====== Provided data
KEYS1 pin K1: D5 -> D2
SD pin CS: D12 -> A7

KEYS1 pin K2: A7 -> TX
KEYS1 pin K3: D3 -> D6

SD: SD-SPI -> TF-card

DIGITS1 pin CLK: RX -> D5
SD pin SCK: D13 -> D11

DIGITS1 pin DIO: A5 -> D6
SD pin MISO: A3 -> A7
============
====== Provided data
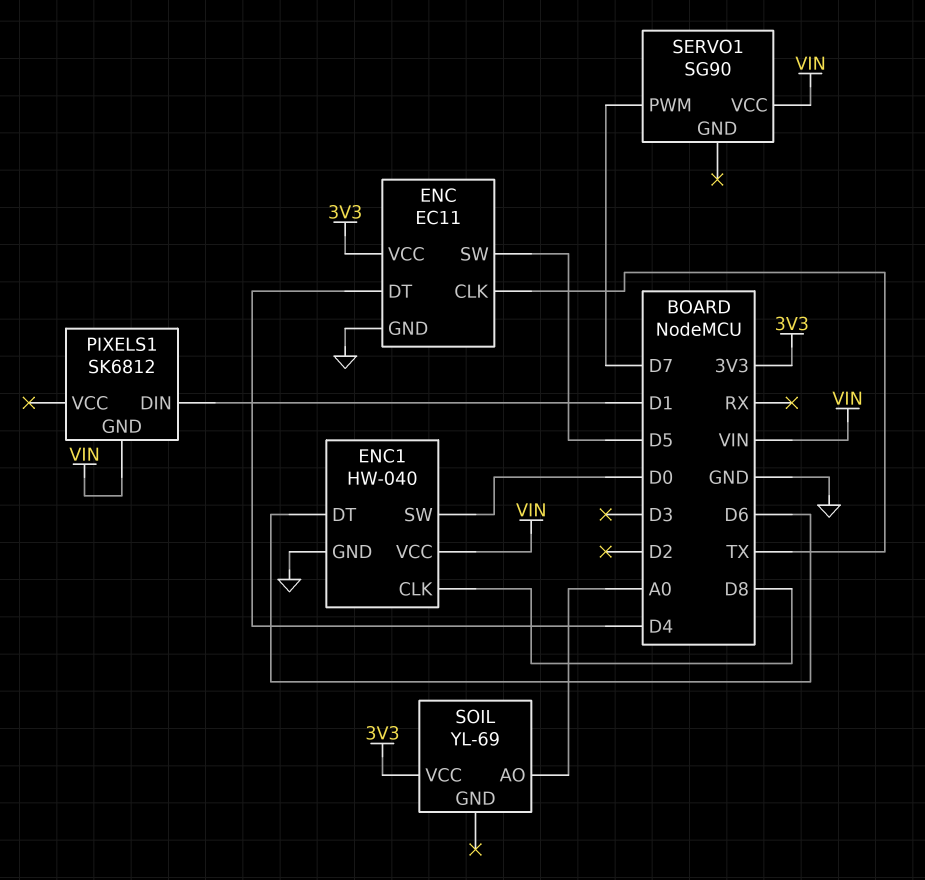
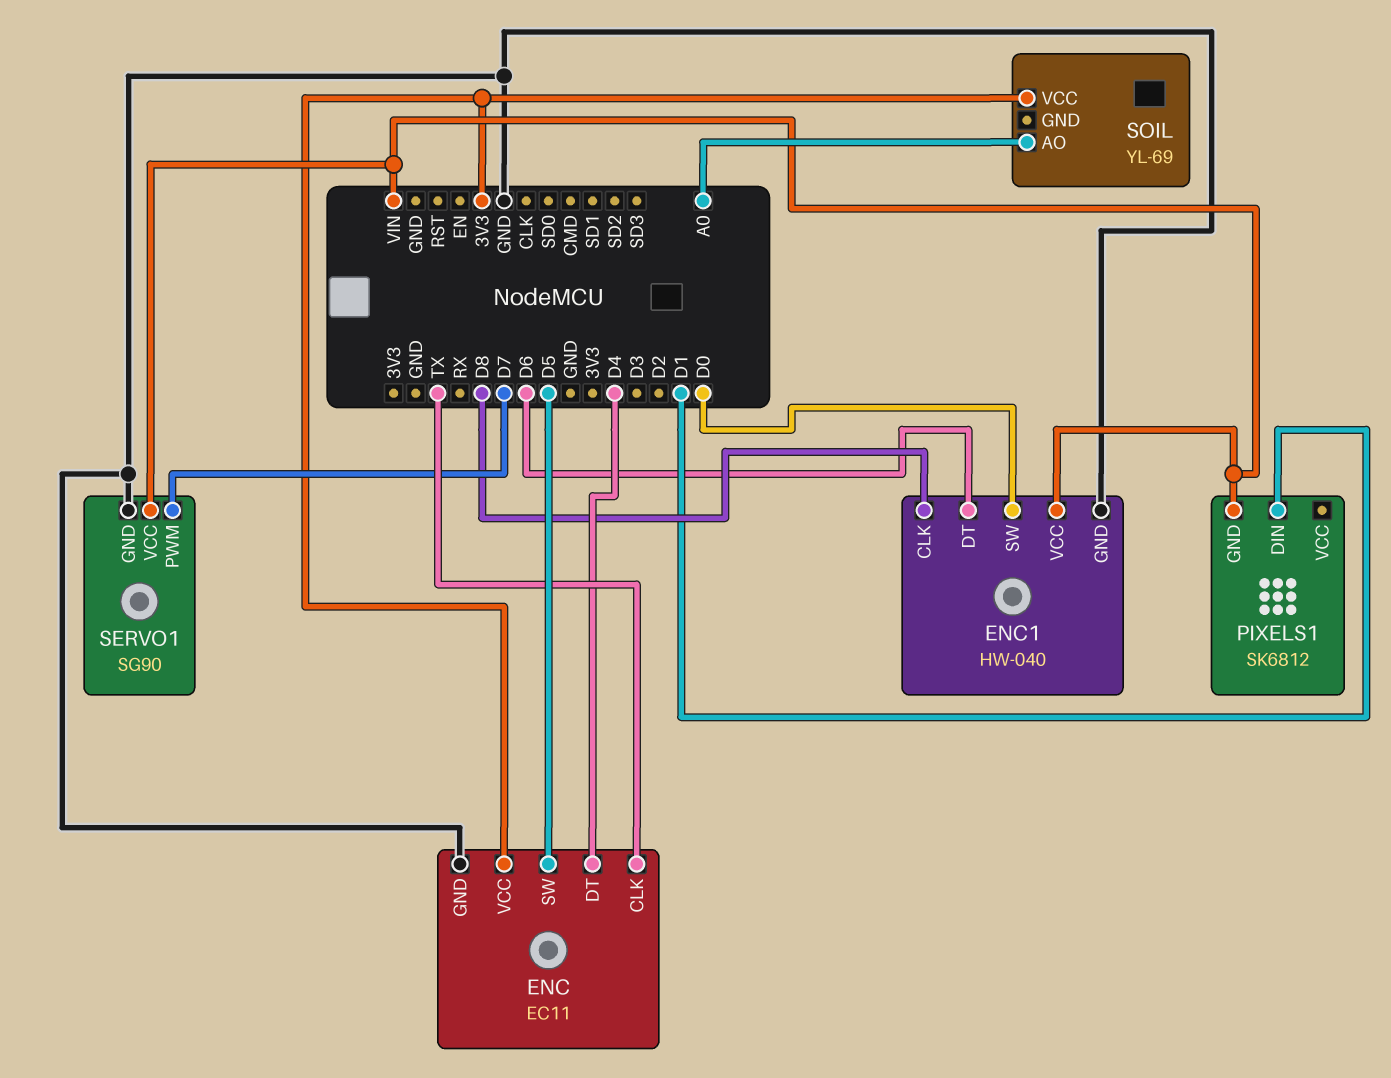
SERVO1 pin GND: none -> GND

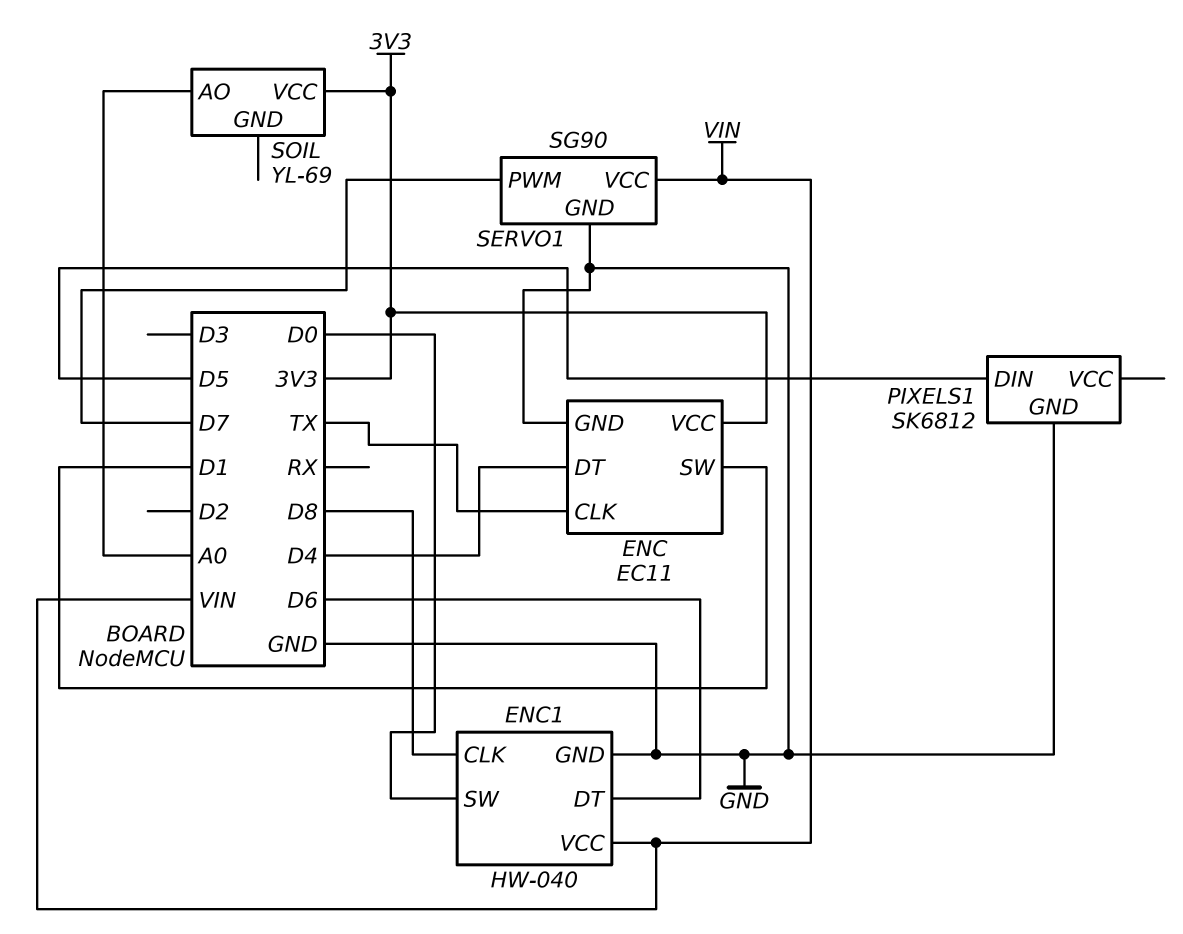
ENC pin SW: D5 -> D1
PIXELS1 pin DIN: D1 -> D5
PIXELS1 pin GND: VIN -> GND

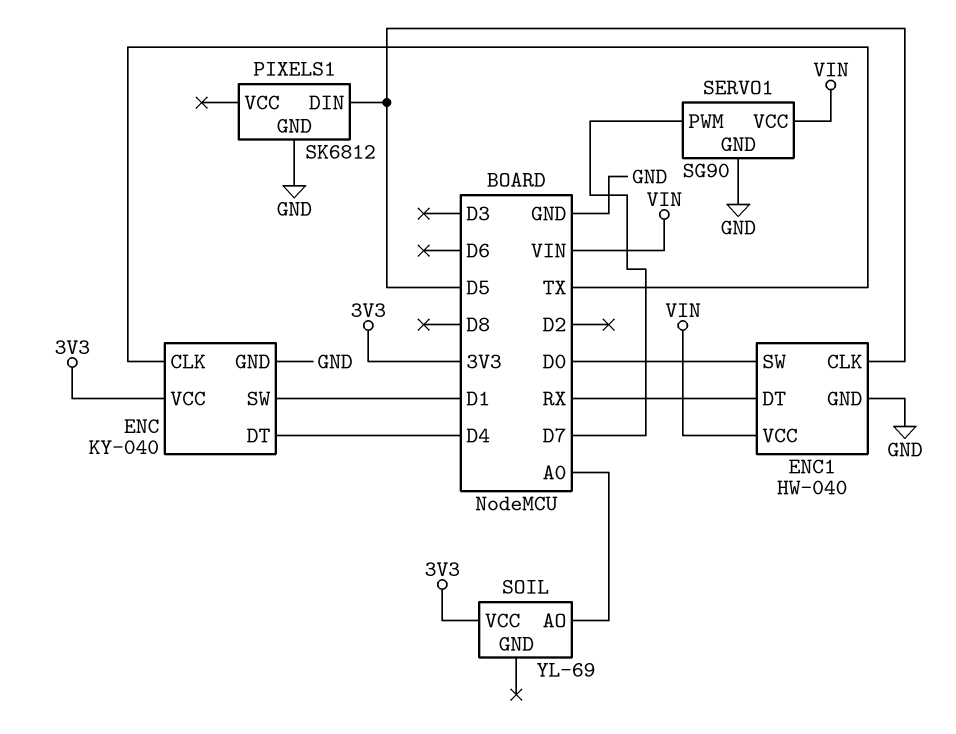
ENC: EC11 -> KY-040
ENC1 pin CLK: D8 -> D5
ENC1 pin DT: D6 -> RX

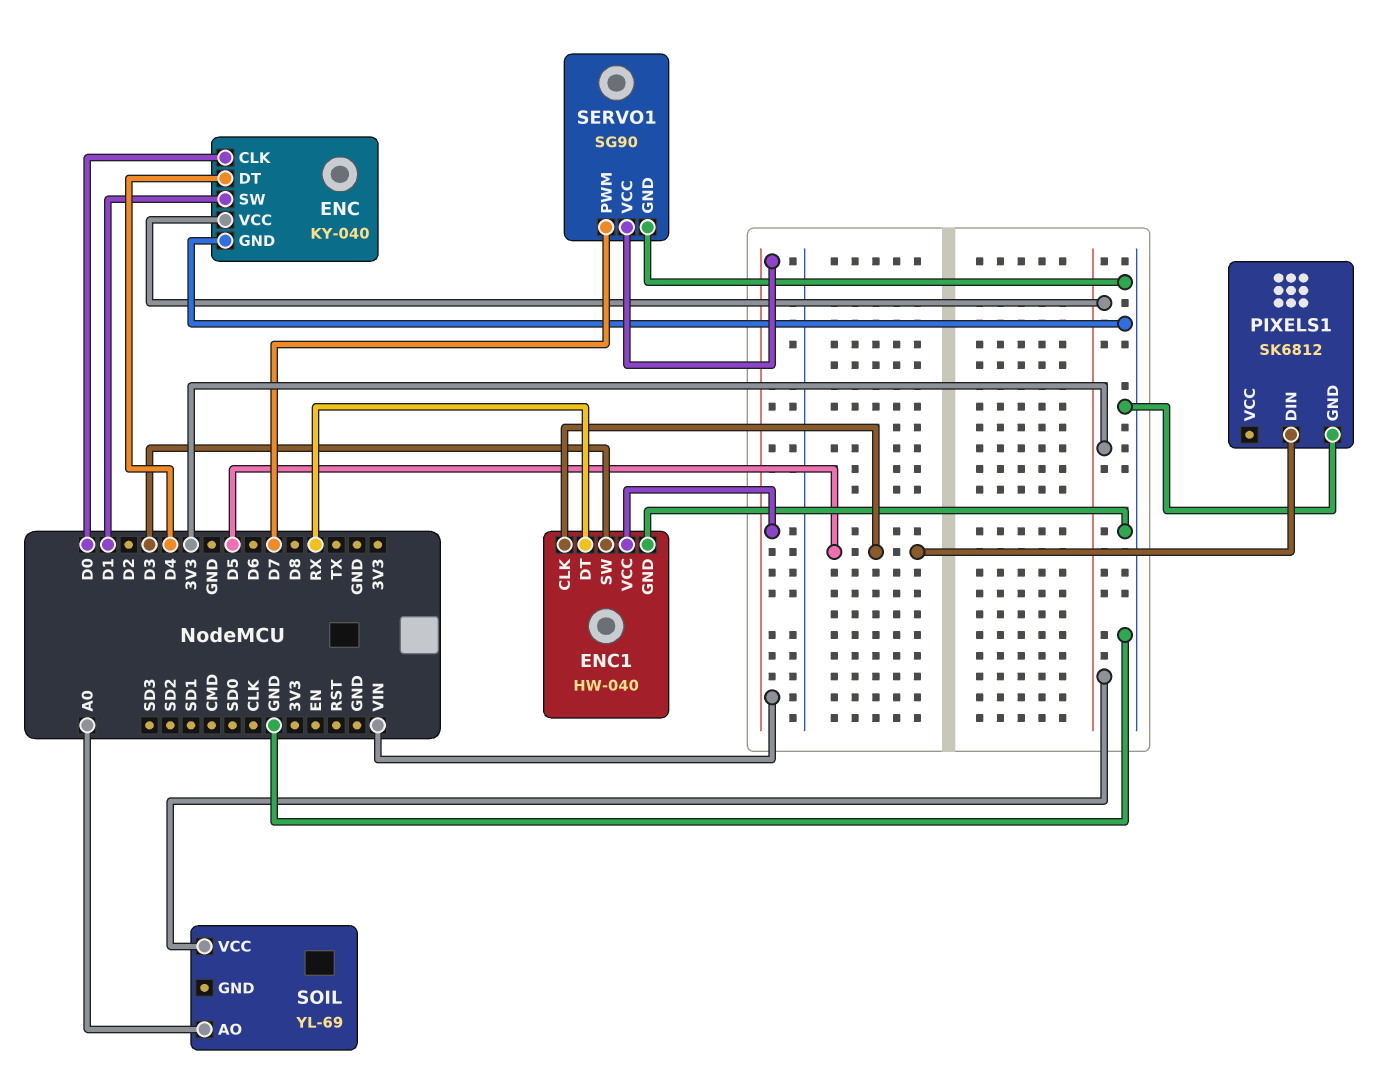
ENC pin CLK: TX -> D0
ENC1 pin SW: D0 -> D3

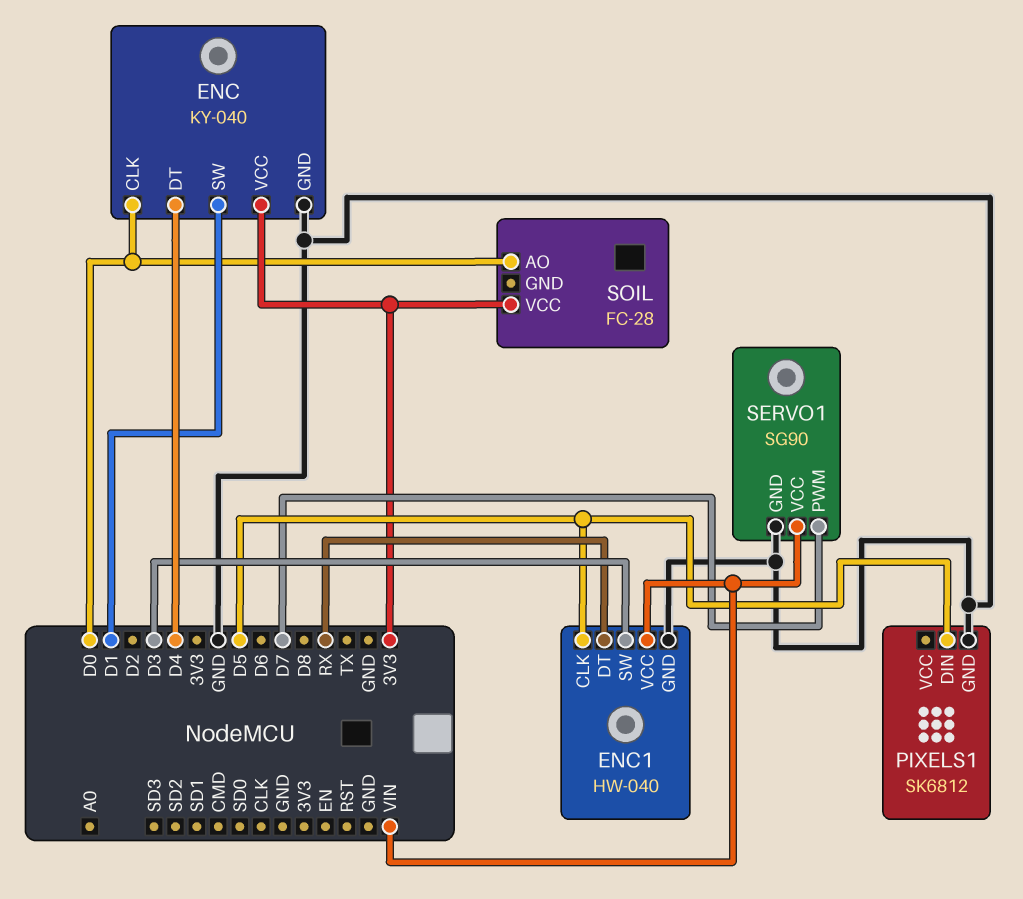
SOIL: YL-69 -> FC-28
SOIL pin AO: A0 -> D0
============
## [Prompt]
Using the data above, retype exactly and only the lines from the one containing "PIXELS1 pin DIN: D1 -> D5" up to and including the one containing "SOIL pin AO: A0 -> D0", with no pictures carried over.

## [Answer area]
PIXELS1 pin DIN: D1 -> D5
PIXELS1 pin GND: VIN -> GND

ENC: EC11 -> KY-040
ENC1 pin CLK: D8 -> D5
ENC1 pin DT: D6 -> RX

ENC pin CLK: TX -> D0
ENC1 pin SW: D0 -> D3

SOIL: YL-69 -> FC-28
SOIL pin AO: A0 -> D0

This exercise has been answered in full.